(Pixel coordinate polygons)
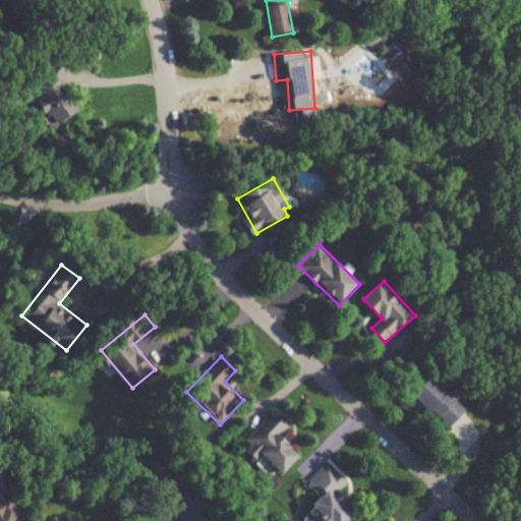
[(449,427),(466,410),(431,375),(414,393),(449,427)]
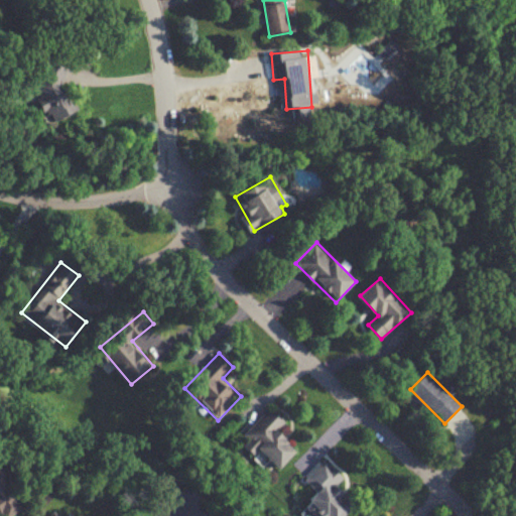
[(280,470),(298,448),(278,431),(286,421),(269,407),(243,437),(280,470)]
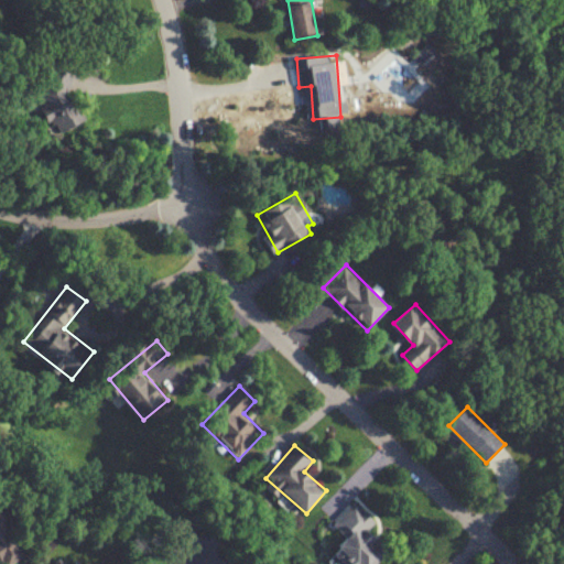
[(368,531),(376,521),(354,501),(336,522),(350,534),(333,554),(344,563),(375,563),(389,549),(368,531)]
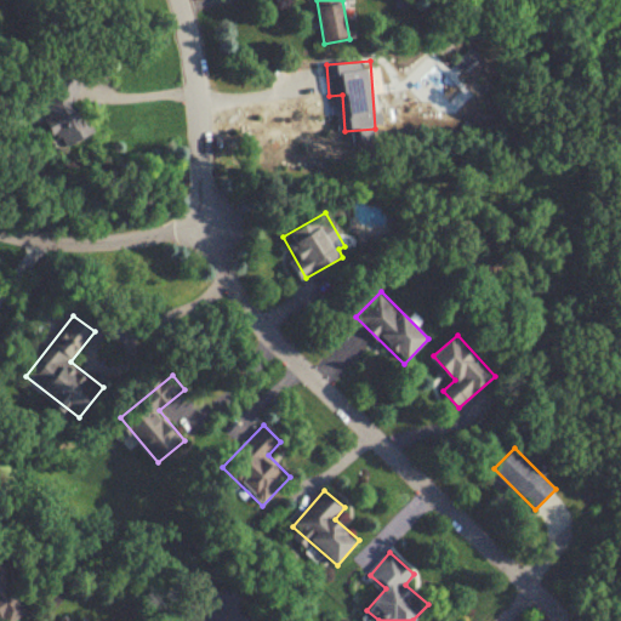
[(0,617),(15,617),(12,564),(0,564),(0,617)]
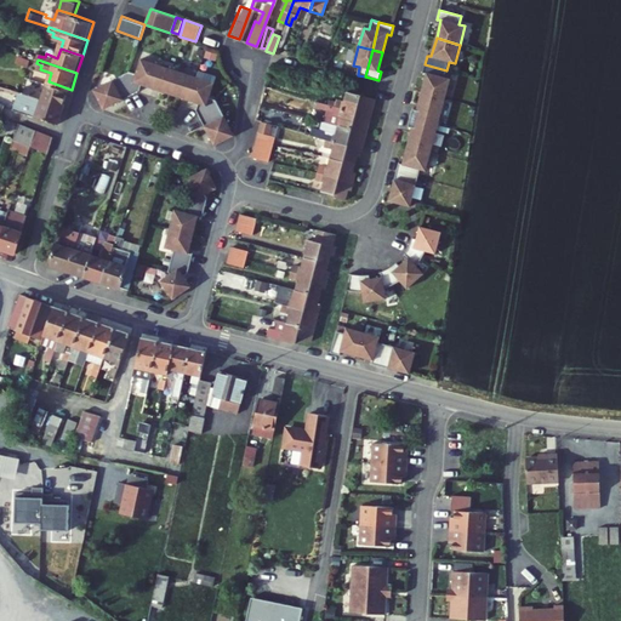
[(210,98),(215,83),(142,60),(137,74),(130,72),(93,90),(103,109),(140,91),(142,85),(198,103),(197,110),(215,146),(234,136),(216,101),(210,98)]
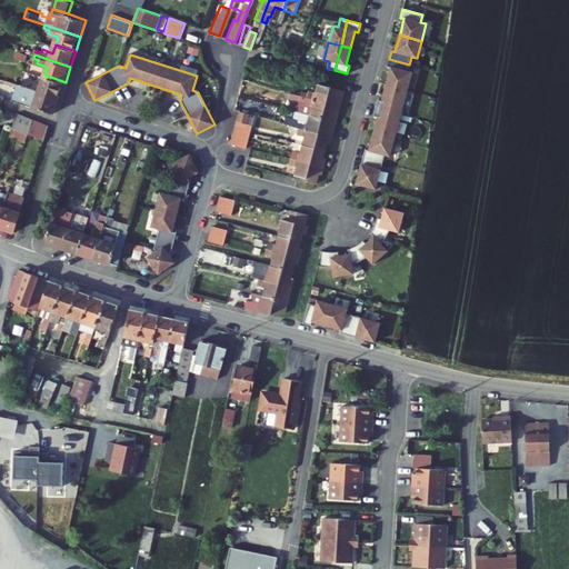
[(408,71),(409,65),(389,59),(388,67),(391,68),(387,83),(408,90),(412,72),(408,71)]
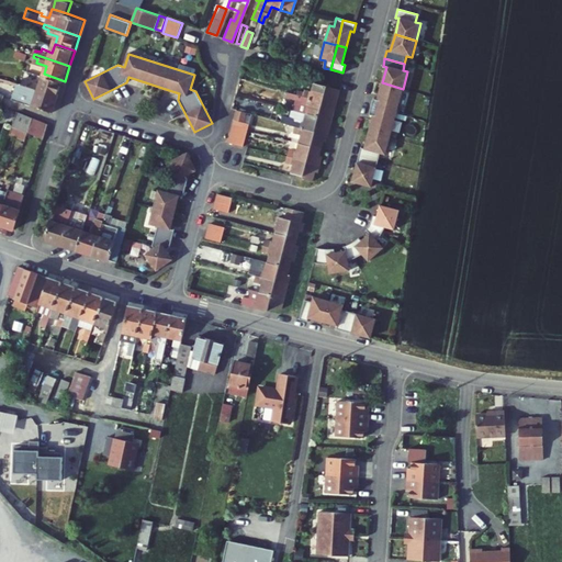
[(24,83),(59,96),(65,81),(44,74),(42,82),(31,78),(30,81),(25,80),(24,83)]
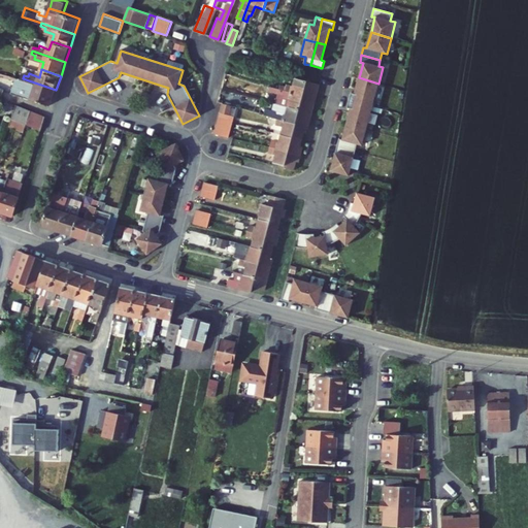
[(10,92),(51,106),(56,90),(23,78),(17,76),(10,92)]
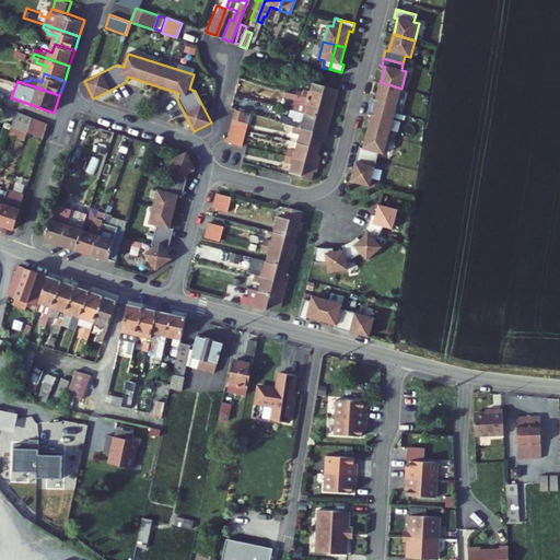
[(310,94),(296,91),(295,96),(321,103),(325,85),(313,82),(310,94)]
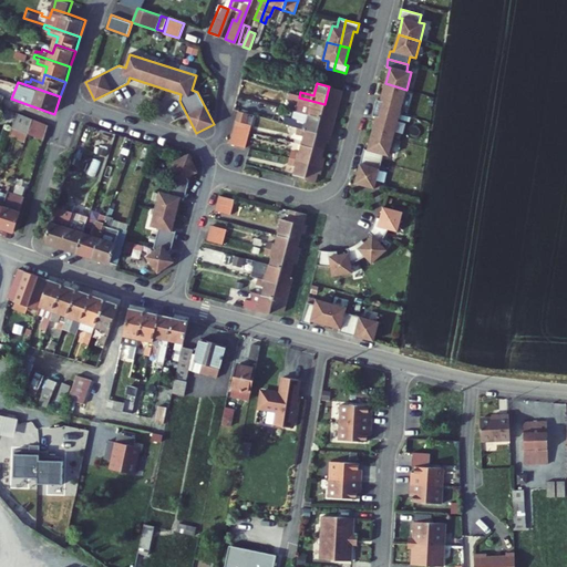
[(402,107),(406,90),(385,83),(381,101),(378,100),(375,107),(394,113),(397,105),(402,107)]
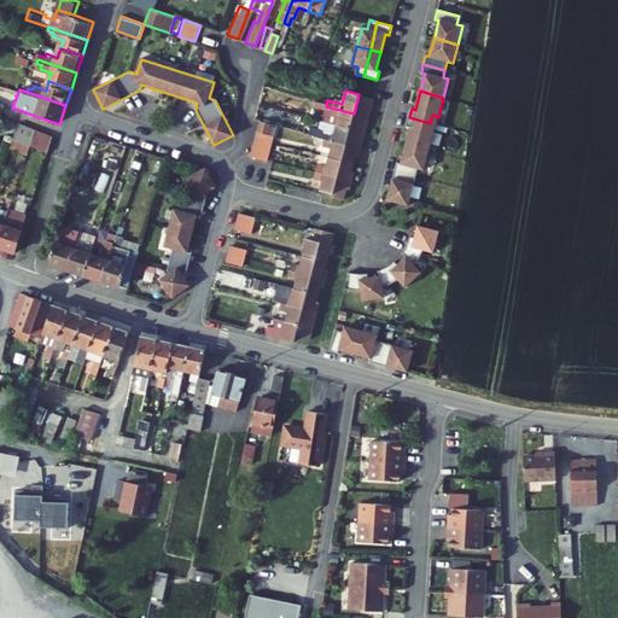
[(349,130),(345,144),(360,147),(373,98),(359,94),(354,114),(349,130)]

> WHAT THE EXERCISE ASKS
Repeat the data above in full and exactly. Omit every image.

> SOLUTION TO THE EXERCISE
[(449,427),(466,410),(431,375),(414,393),(449,427)]
[(280,470),(298,448),(278,431),(286,421),(269,407),(243,437),(280,470)]
[(368,531),(376,521),(354,501),(336,522),(350,534),(333,554),(344,563),(375,563),(389,549),(368,531)]
[(0,617),(15,617),(12,564),(0,564),(0,617)]
[(210,98),(215,83),(142,60),(137,74),(130,72),(93,90),(103,109),(140,91),(142,85),(198,103),(197,110),(215,146),(234,136),(216,101),(210,98)]
[(408,71),(409,65),(389,59),(388,67),(391,68),(387,83),(408,90),(412,72),(408,71)]
[(24,83),(59,96),(65,81),(44,74),(42,82),(31,78),(30,81),(25,80),(24,83)]
[(10,92),(51,106),(56,90),(23,78),(17,76),(10,92)]
[(310,94),(296,91),(295,96),(321,103),(325,85),(313,82),(310,94)]
[(402,107),(406,90),(385,83),(381,101),(378,100),(375,107),(394,113),(397,105),(402,107)]
[(349,130),(345,144),(360,147),(373,98),(359,94),(354,114),(349,130)]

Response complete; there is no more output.